**Exercise prompt**
Leave out the pictures, and retype the remaining data exactly.

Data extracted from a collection
▽

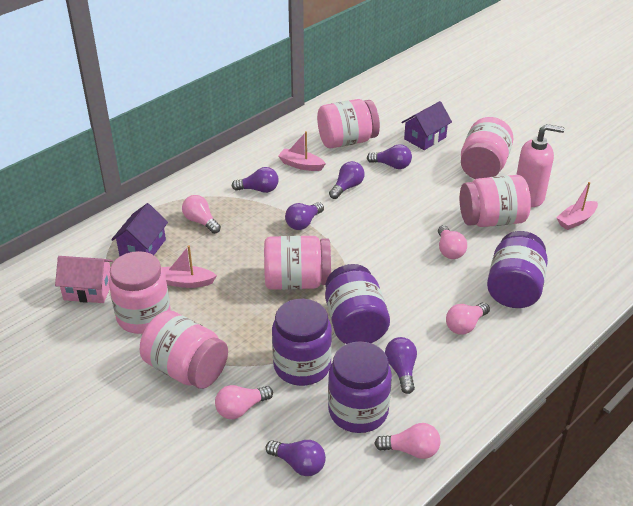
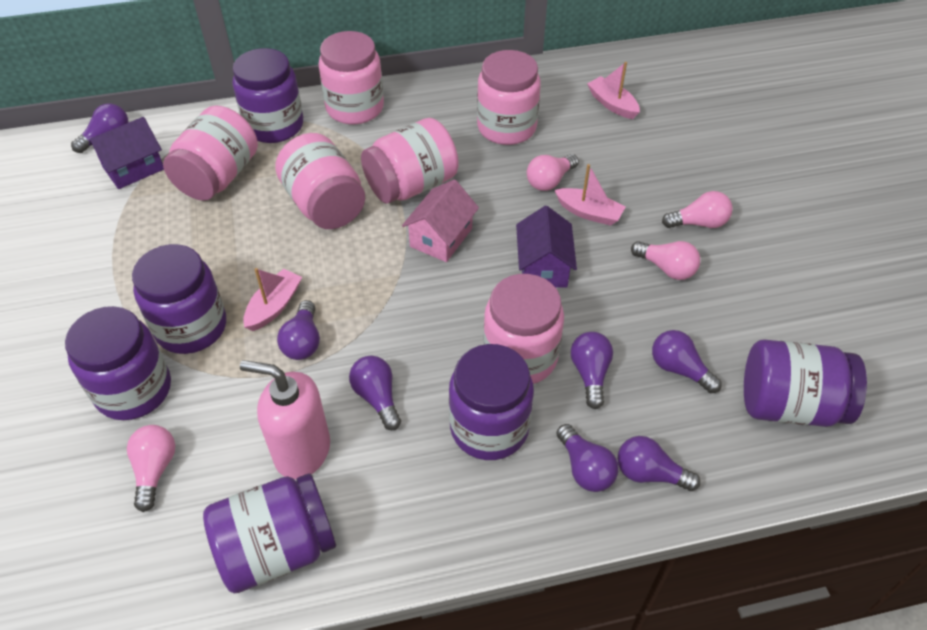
pink light bulb: [182,195,221,234] [215,385,273,419] [374,423,440,459] [438,225,467,259] [446,303,490,335] = 5 -> [127,425,175,512] [527,154,579,191] [631,241,700,280] [662,191,733,228] = 4
purple jar: [272,299,332,386] [325,264,390,344] [328,341,392,433] [487,231,548,308] = 4 -> [65,306,171,420] [132,244,226,354] [203,473,336,593] [233,48,303,143] [449,344,534,460] [744,339,867,427] = 6
purple light bulb: [232,167,279,193] [266,440,326,476] [285,202,324,230] [329,161,364,199] [367,144,412,169] [385,337,417,394] = 6 -> [71,103,128,153] [277,300,320,360] [349,356,401,430] [556,424,618,492] [571,332,613,409] [618,436,701,491] [652,330,722,393] = 7

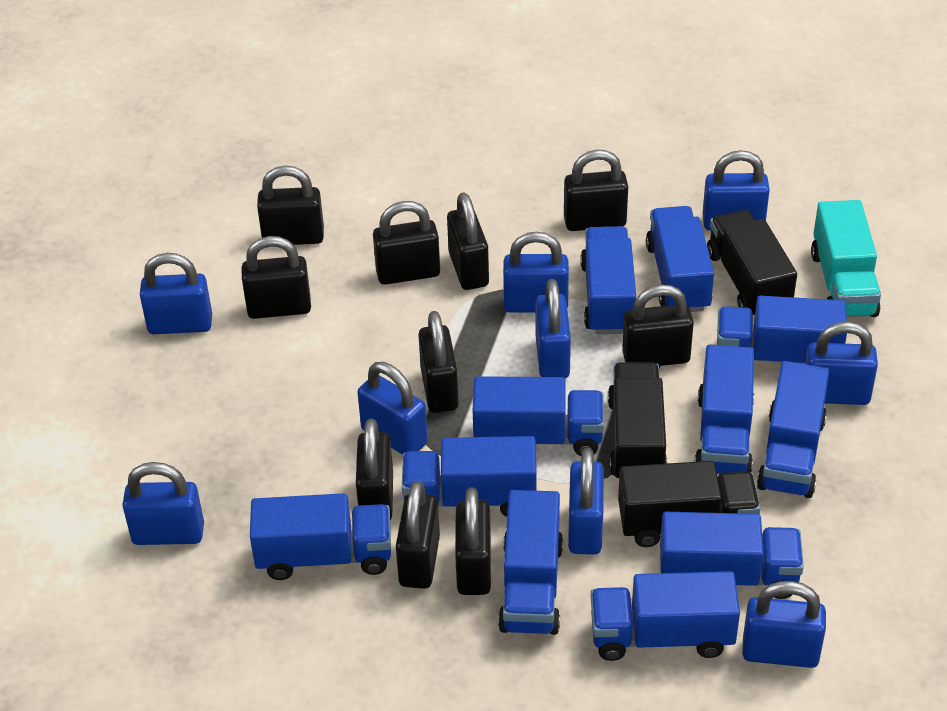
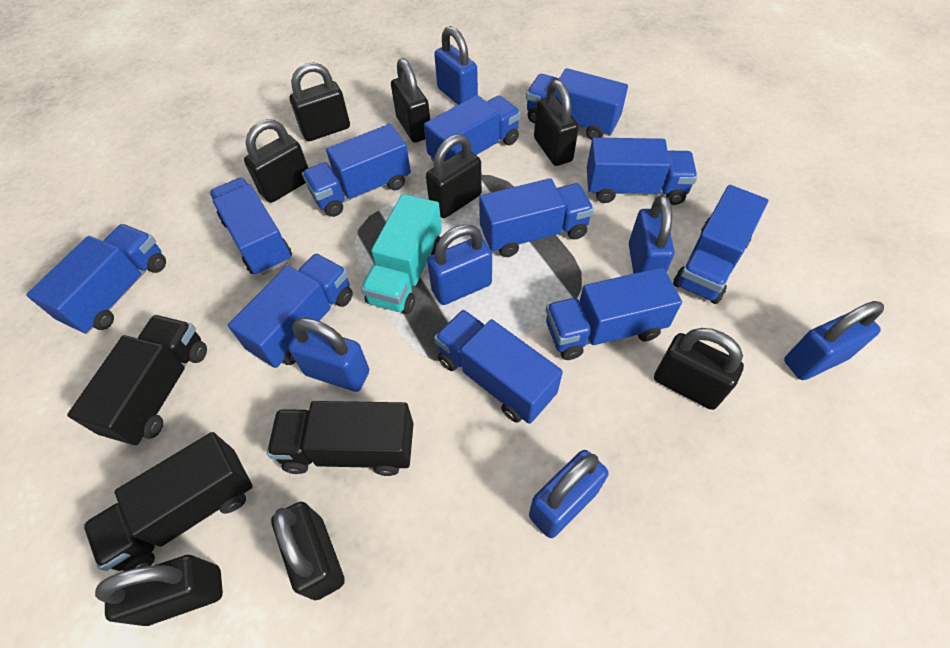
black padlock: [241,236,311,319] [257,166,324,245] [356,419,393,521] [373,201,440,285] [396,481,440,589] [418,311,459,413] [447,192,489,290] [455,488,491,595] [564,150,628,231] [622,284,694,366] = 10 -> [95,555,223,626] [244,119,308,203] [271,502,345,600] [290,62,350,141] [391,58,430,143] [426,134,482,218] [534,80,579,166] [654,328,744,410] = 8
blue padlock: [122,462,204,545] [140,253,212,334] [357,362,428,455] [503,232,569,313] [536,279,571,378] [568,448,604,555] [702,150,770,231] [742,581,826,668] [805,322,878,405] = 9 -> [288,318,369,392] [427,224,492,305] [434,26,478,105] [529,450,609,538] [629,195,674,274] [784,301,884,380] = 6

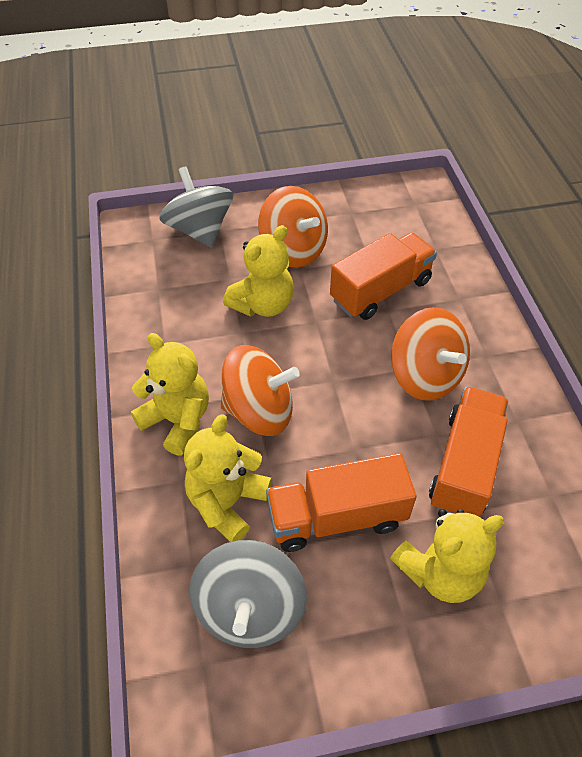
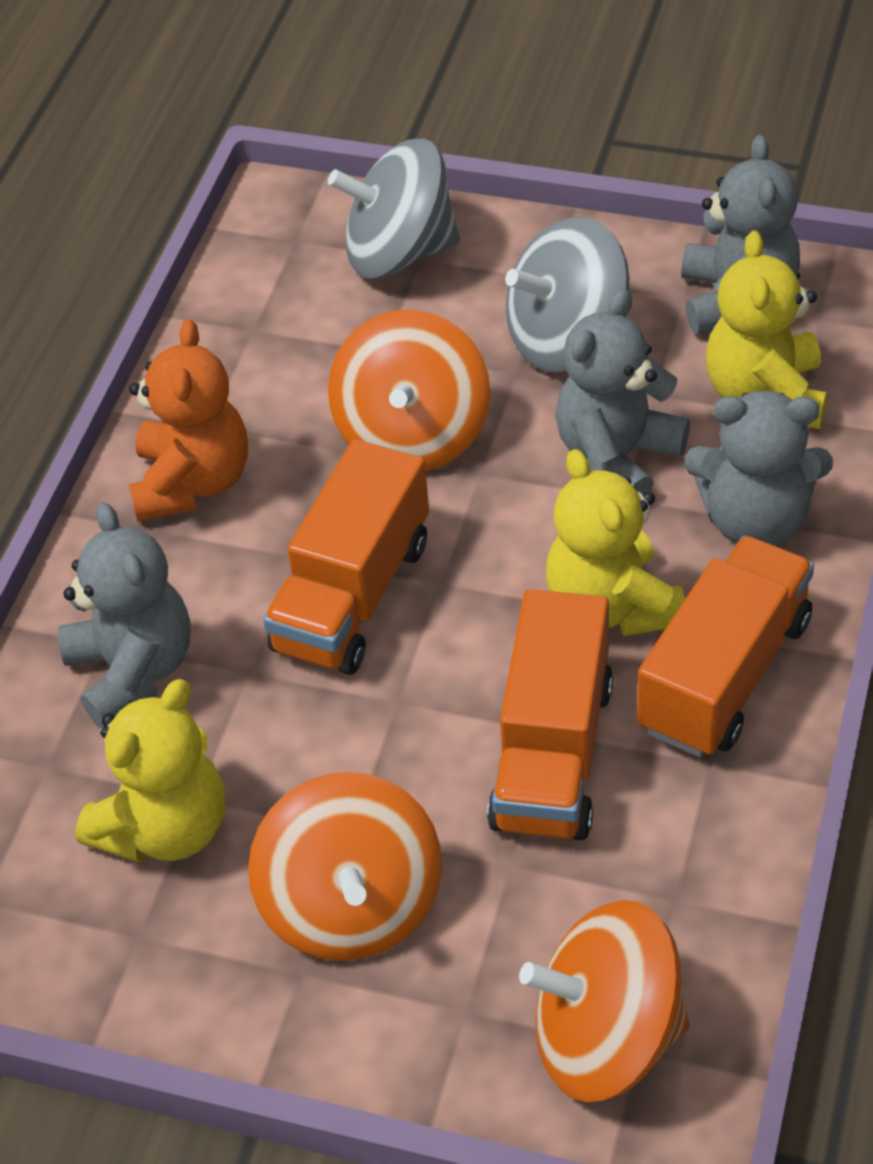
grey teddy bear: none = 0 -> [58,502,191,728] [555,289,690,494] [681,135,800,334] [684,390,833,546] = 4
orange teddy bear: none = 0 -> [129,319,248,521] = 1
yellow teddy bear: [131,333,209,456] [184,414,272,542] [223,225,294,317] [390,509,504,603] = 4 -> [75,679,225,863] [546,449,685,636] [706,230,827,429] = 3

△

**The answer**
pink light bulb: [182,195,221,234] [215,385,273,419] [374,423,440,459] [438,225,467,259] [446,303,490,335] = 5 -> [127,425,175,512] [527,154,579,191] [631,241,700,280] [662,191,733,228] = 4
purple jar: [272,299,332,386] [325,264,390,344] [328,341,392,433] [487,231,548,308] = 4 -> [65,306,171,420] [132,244,226,354] [203,473,336,593] [233,48,303,143] [449,344,534,460] [744,339,867,427] = 6
purple light bulb: [232,167,279,193] [266,440,326,476] [285,202,324,230] [329,161,364,199] [367,144,412,169] [385,337,417,394] = 6 -> [71,103,128,153] [277,300,320,360] [349,356,401,430] [556,424,618,492] [571,332,613,409] [618,436,701,491] [652,330,722,393] = 7

black padlock: [241,236,311,319] [257,166,324,245] [356,419,393,521] [373,201,440,285] [396,481,440,589] [418,311,459,413] [447,192,489,290] [455,488,491,595] [564,150,628,231] [622,284,694,366] = 10 -> [95,555,223,626] [244,119,308,203] [271,502,345,600] [290,62,350,141] [391,58,430,143] [426,134,482,218] [534,80,579,166] [654,328,744,410] = 8
blue padlock: [122,462,204,545] [140,253,212,334] [357,362,428,455] [503,232,569,313] [536,279,571,378] [568,448,604,555] [702,150,770,231] [742,581,826,668] [805,322,878,405] = 9 -> [288,318,369,392] [427,224,492,305] [434,26,478,105] [529,450,609,538] [629,195,674,274] [784,301,884,380] = 6

grey teddy bear: none = 0 -> [58,502,191,728] [555,289,690,494] [681,135,800,334] [684,390,833,546] = 4
orange teddy bear: none = 0 -> [129,319,248,521] = 1
yellow teddy bear: [131,333,209,456] [184,414,272,542] [223,225,294,317] [390,509,504,603] = 4 -> [75,679,225,863] [546,449,685,636] [706,230,827,429] = 3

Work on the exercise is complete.